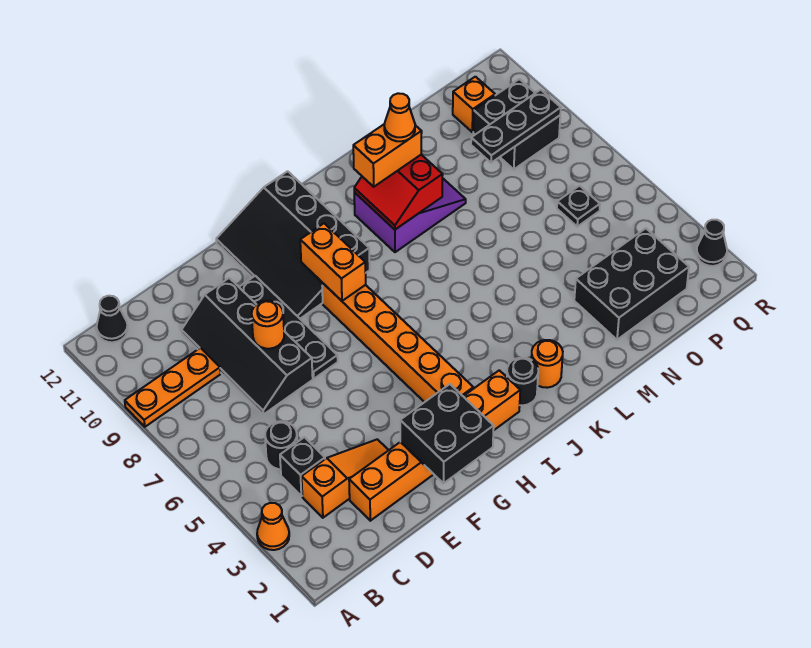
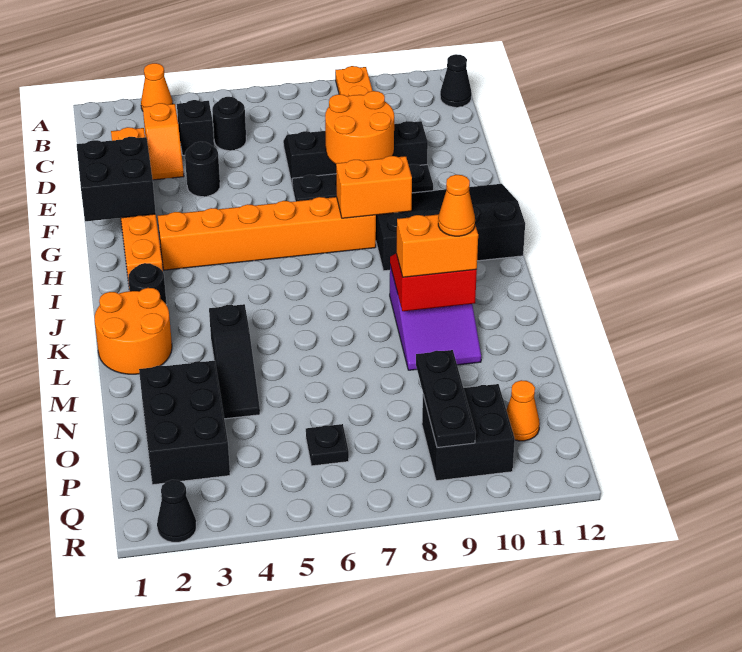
orange slope C3:E3 level 1 top C -> orange slope C3:D3 level 1 top C
none -> black round brick E4 level 1
orange round brick E8 level 2 -> orange round brick E8:F9 level 2
orange round brick K2 level 1 -> orange round brick K1:L2 level 1
orange brick K10:L10 level 3 -> orange brick L9:L10 level 3
none -> black slope L4:N4 level 1 top L
orange brick P11 level 1 -> orange cone P11 level 1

**********

# WHAT TO WORK ON:
An exact repeat of the lines from the one containing "orange round brick K2" through the final line of the entries is the whole answer.

# RESULT FOR THIS EXERCISE:
orange round brick K2 level 1 -> orange round brick K1:L2 level 1
orange brick K10:L10 level 3 -> orange brick L9:L10 level 3
none -> black slope L4:N4 level 1 top L
orange brick P11 level 1 -> orange cone P11 level 1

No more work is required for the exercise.